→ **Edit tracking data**
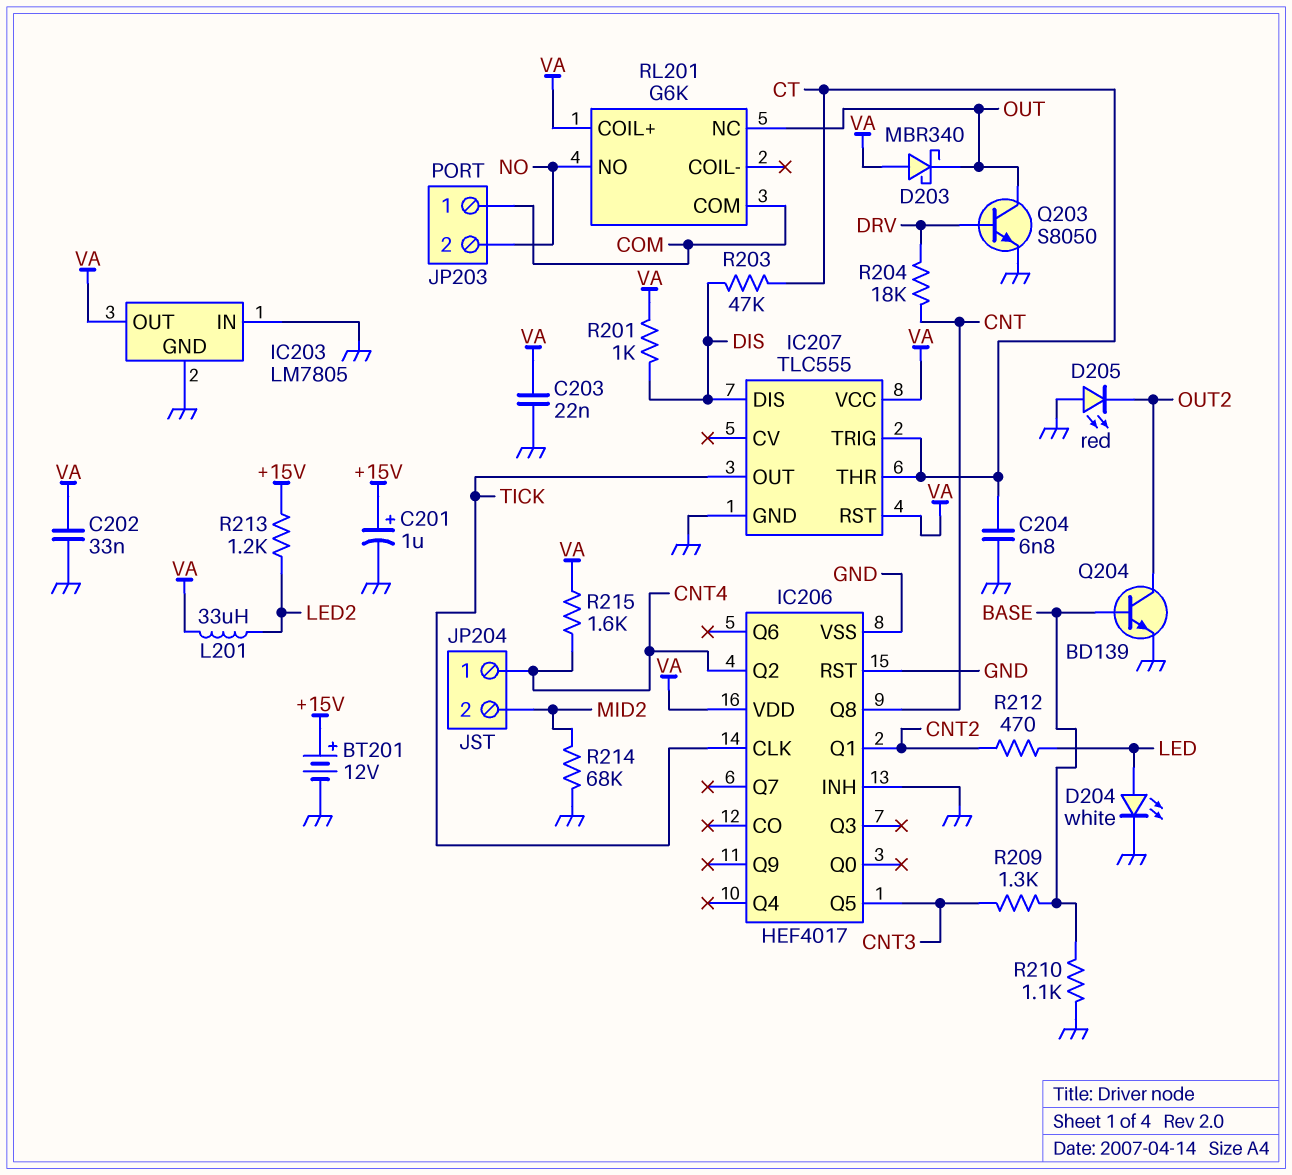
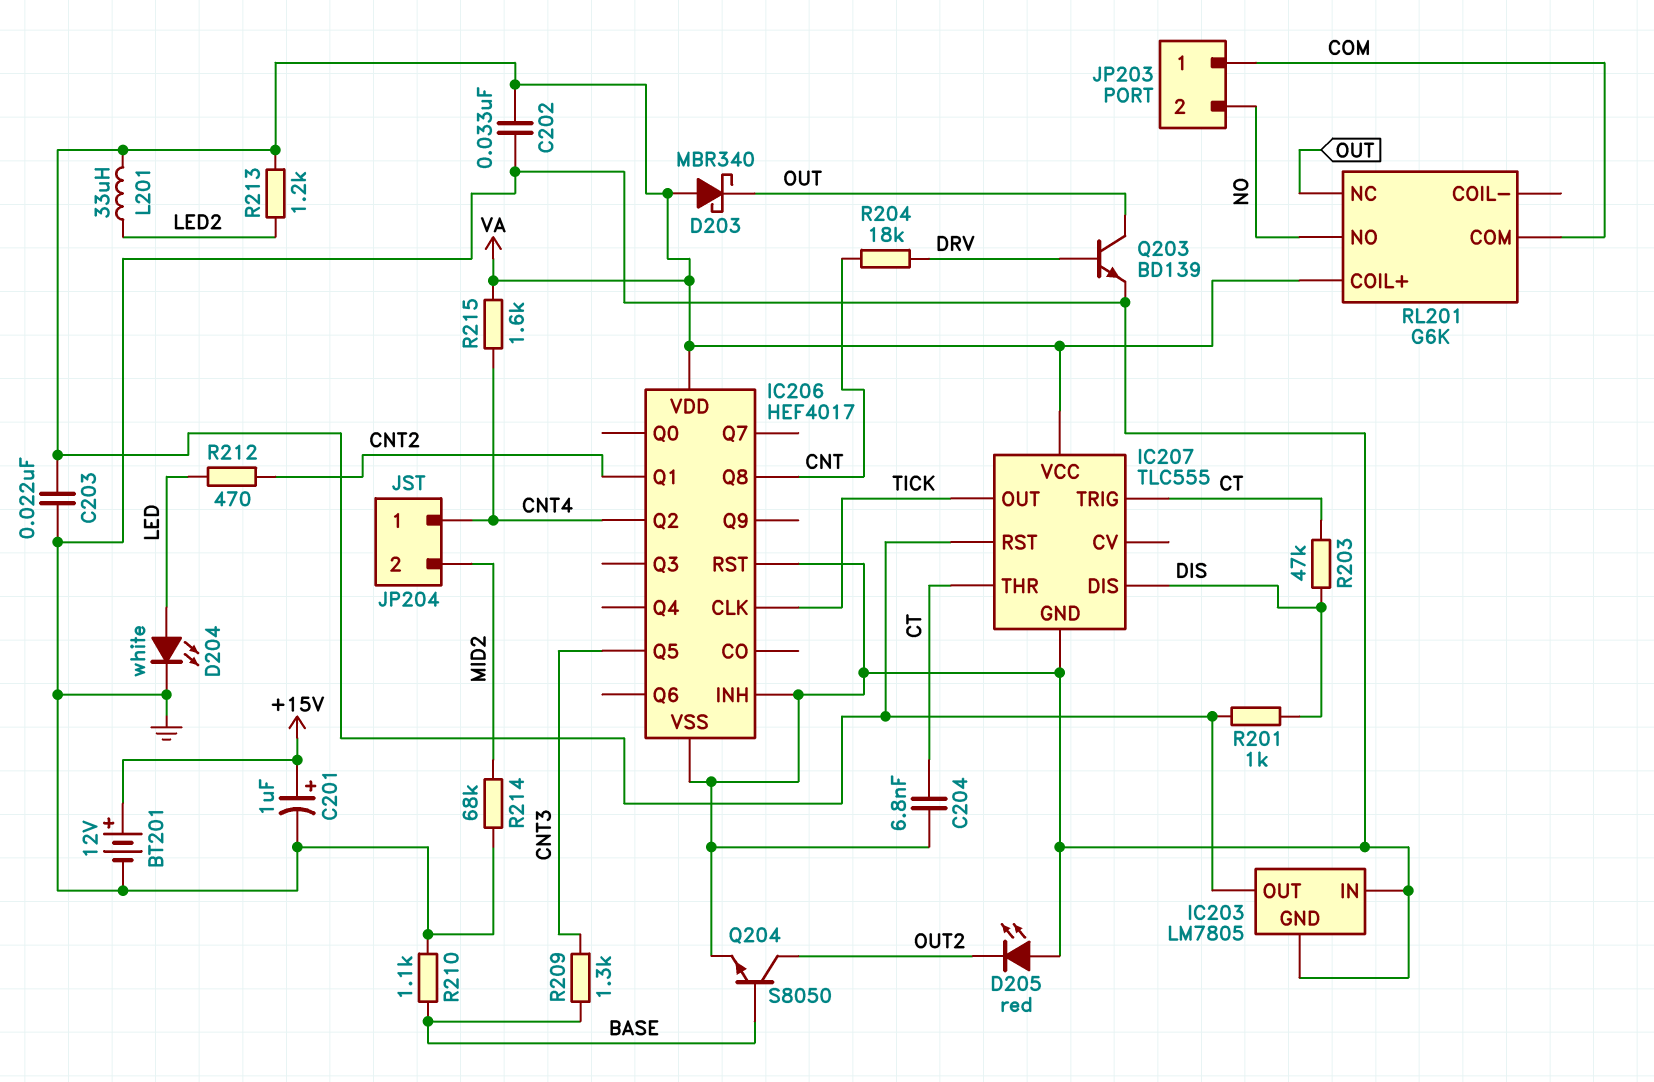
Q203: NPN S8050 (B DRV, C OUT, E GND) -> NPN BD139 (B DRV, C OUT, E GND)
Q204: NPN BD139 (B BASE, C OUT2, E GND) -> NPN S8050 (B BASE, C OUT2, E GND)
R213: 1.2k (+15V, LED2) -> 1.2k (LED2, VA)

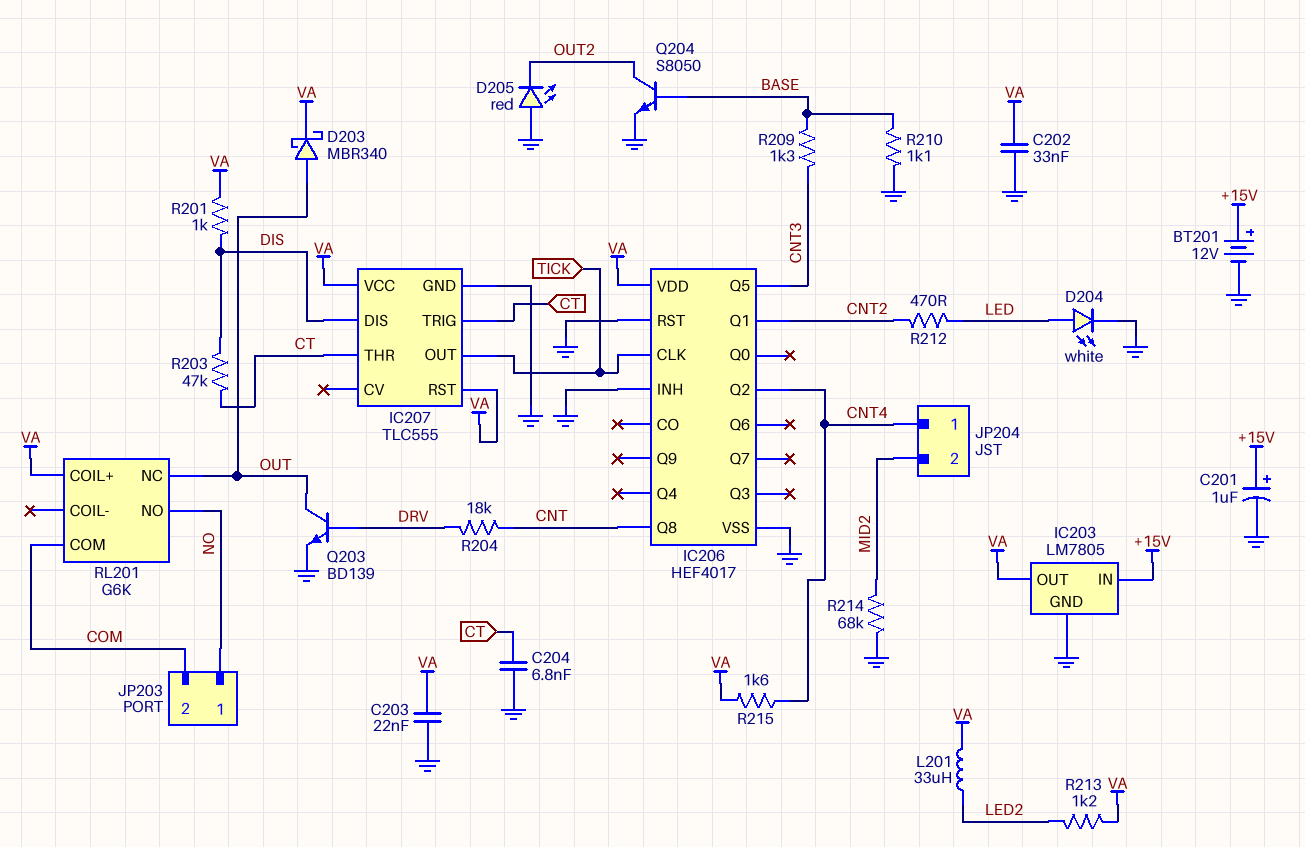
D203: schottky MBR340 (A VA, K OUT) -> schottky MBR340 (A OUT, K VA)
IC203 pin IN: GND -> +15V
JP203 pin 1: COM -> NO
JP203 pin 2: NO -> COM

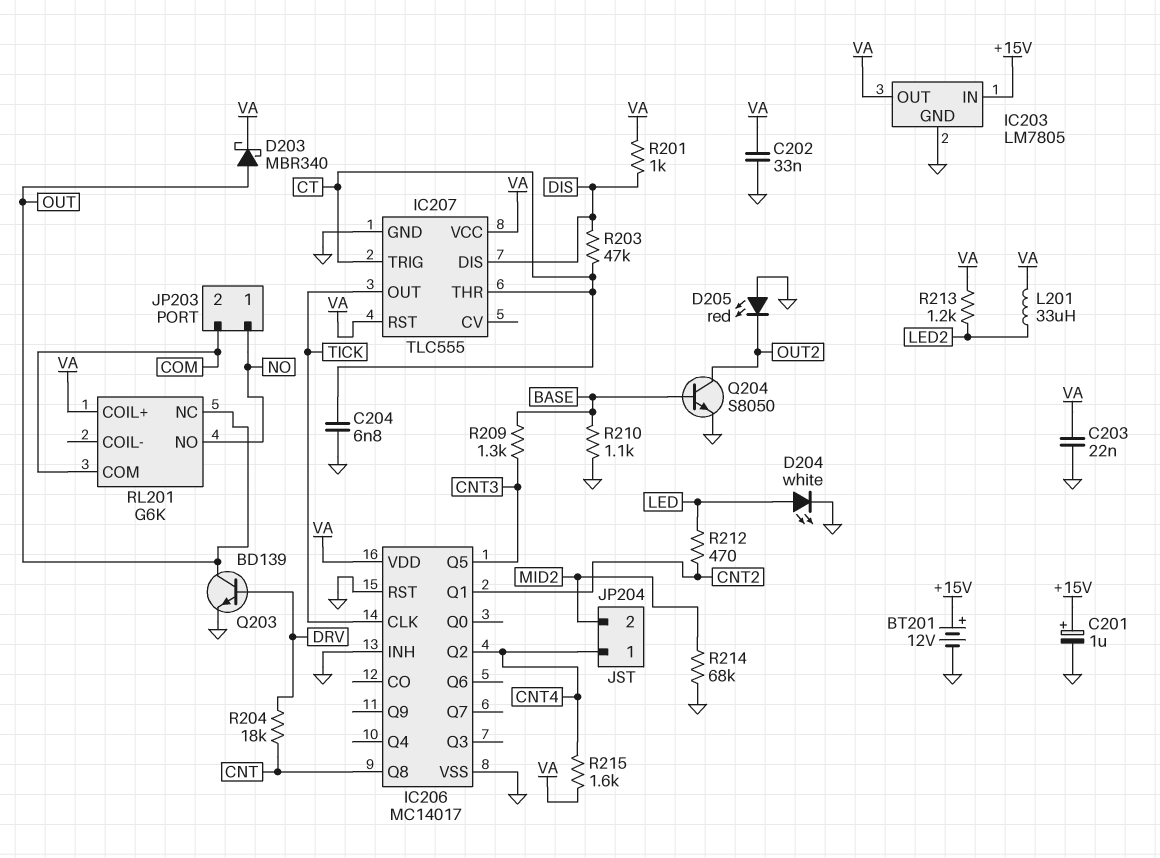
IC206: HEF4017 -> MC14017

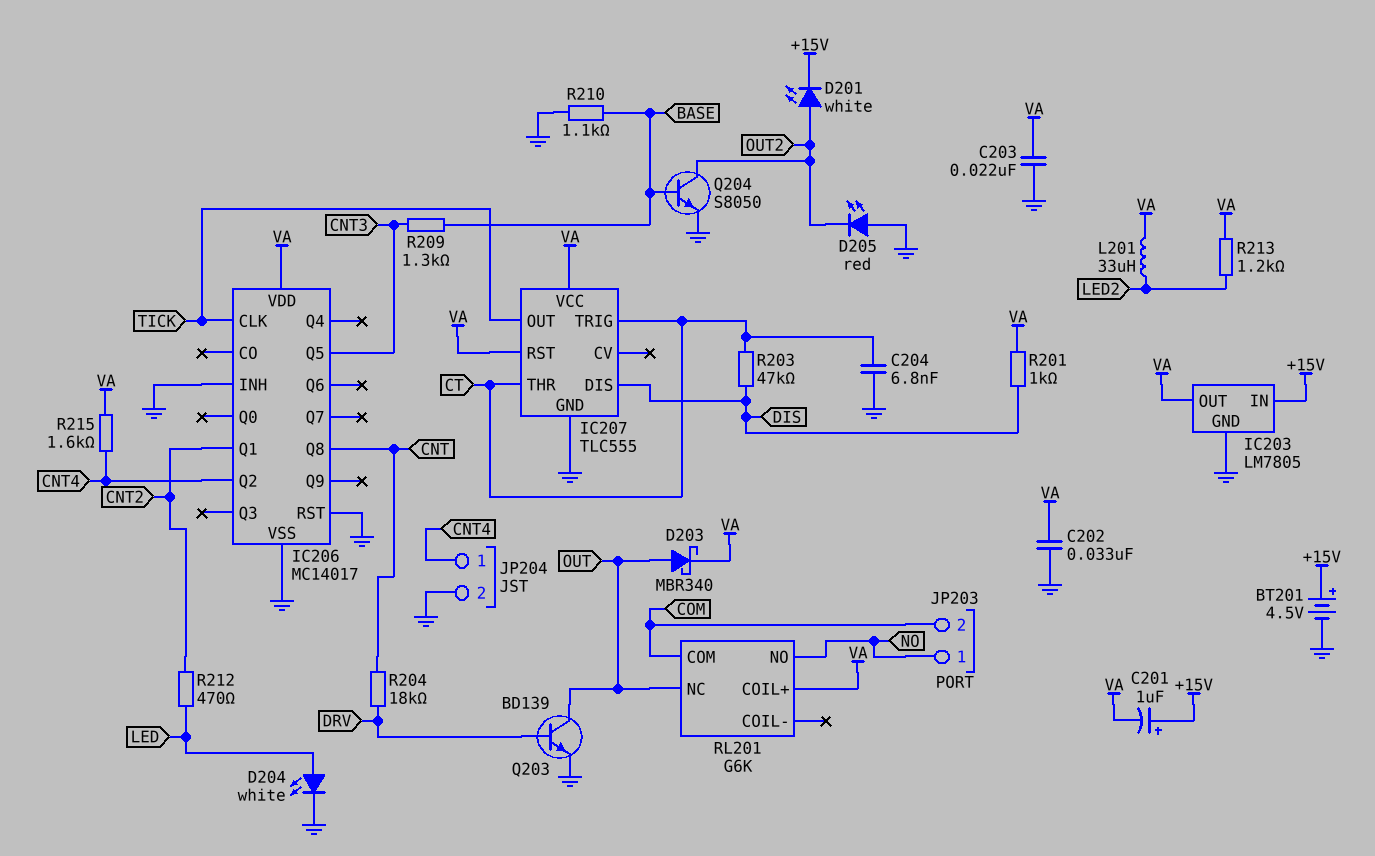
BT201: 12V (plus +15V, minus GND) -> 4.5V (plus +15V, minus GND)
C201: 1uF (plus +15V, minus GND) -> 1uF (plus +15V, minus VA)
D201: none -> LED white (A OUT2, K +15V)
JP204 pin 2: MID2 -> GND
R214: 68k (GND, MID2) -> none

→ **What the task requires**
Retype every record above exactly as written, but leave out the pictures.

→ **Task answer**
Q203: NPN S8050 (B DRV, C OUT, E GND) -> NPN BD139 (B DRV, C OUT, E GND)
Q204: NPN BD139 (B BASE, C OUT2, E GND) -> NPN S8050 (B BASE, C OUT2, E GND)
R213: 1.2k (+15V, LED2) -> 1.2k (LED2, VA)

D203: schottky MBR340 (A VA, K OUT) -> schottky MBR340 (A OUT, K VA)
IC203 pin IN: GND -> +15V
JP203 pin 1: COM -> NO
JP203 pin 2: NO -> COM

IC206: HEF4017 -> MC14017

BT201: 12V (plus +15V, minus GND) -> 4.5V (plus +15V, minus GND)
C201: 1uF (plus +15V, minus GND) -> 1uF (plus +15V, minus VA)
D201: none -> LED white (A OUT2, K +15V)
JP204 pin 2: MID2 -> GND
R214: 68k (GND, MID2) -> none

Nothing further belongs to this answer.